Provided entries
━━━━━━━━━━━━━━━━━━━━

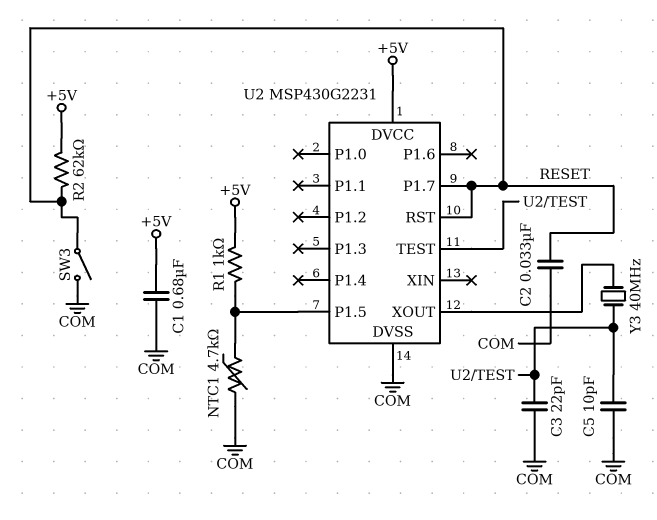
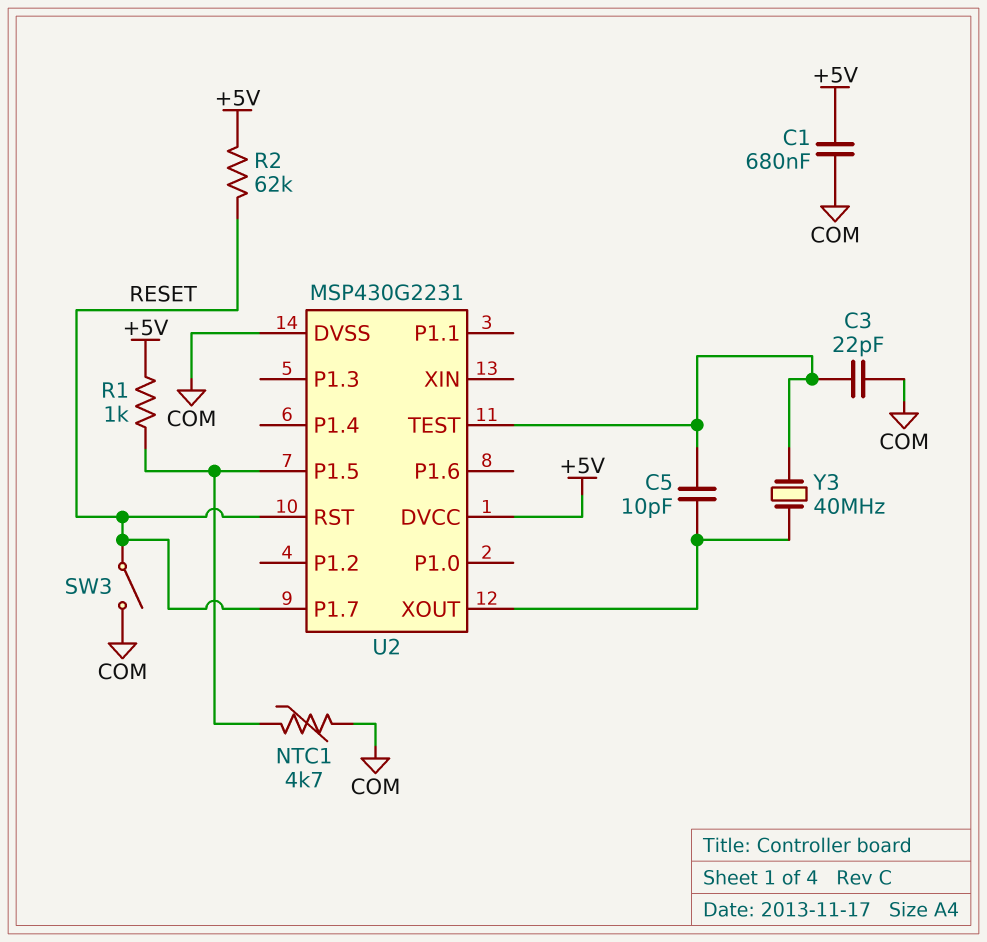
C2: 33nF (COM, RESET) -> none
C5: 10pF (COM, U2/TEST) -> 10pF (U2/TEST, U2/XOUT)

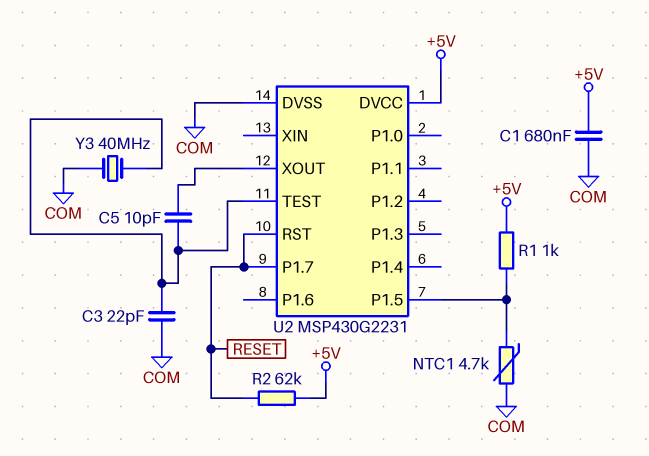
SW3: switch (COM, RESET) -> none
Y3: 40MHz (U2/TEST, U2/XOUT) -> 40MHz (COM, U2/TEST)

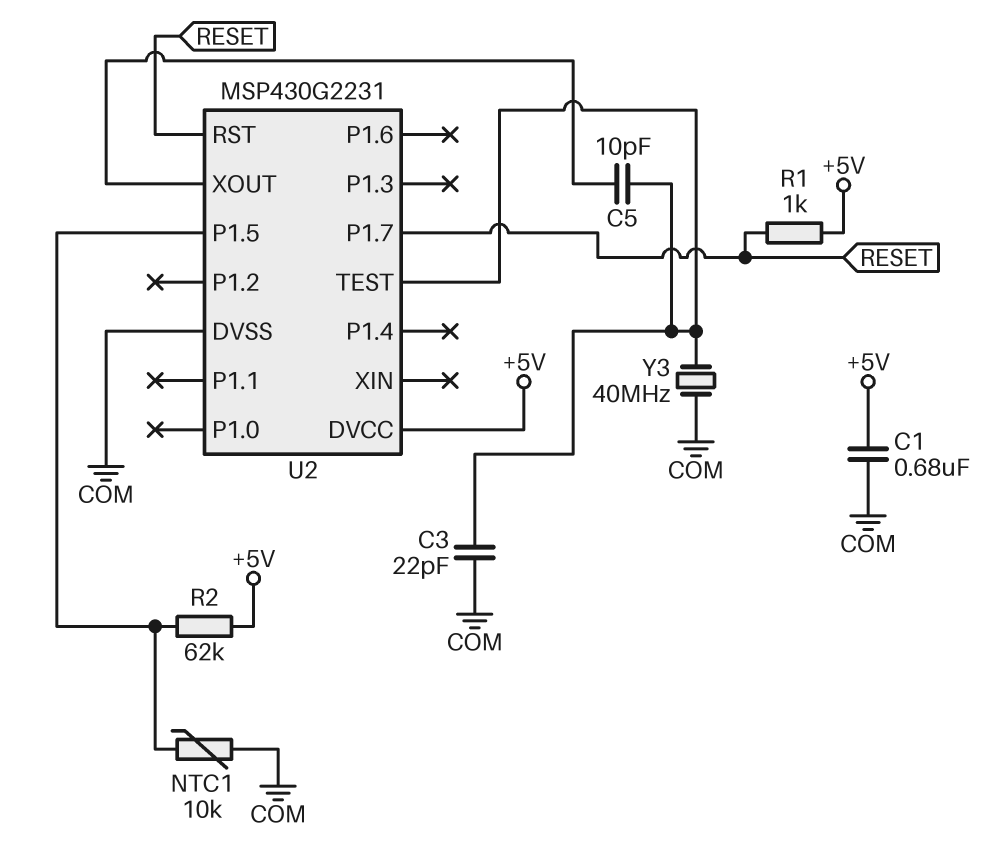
NTC1: 4.7k (COM, U2/P1.5) -> 10k (COM, U2/P1.5)
R1: 1k (+5V, U2/P1.5) -> 1k (+5V, RESET)
R2: 62k (+5V, RESET) -> 62k (+5V, U2/P1.5)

━━━━━━━━━━━━━━━━━━━━

What is expected
The whole listing should be reproduced exactly. Images don't go in.

Exercise answer
C2: 33nF (COM, RESET) -> none
C5: 10pF (COM, U2/TEST) -> 10pF (U2/TEST, U2/XOUT)

SW3: switch (COM, RESET) -> none
Y3: 40MHz (U2/TEST, U2/XOUT) -> 40MHz (COM, U2/TEST)

NTC1: 4.7k (COM, U2/P1.5) -> 10k (COM, U2/P1.5)
R1: 1k (+5V, U2/P1.5) -> 1k (+5V, RESET)
R2: 62k (+5V, RESET) -> 62k (+5V, U2/P1.5)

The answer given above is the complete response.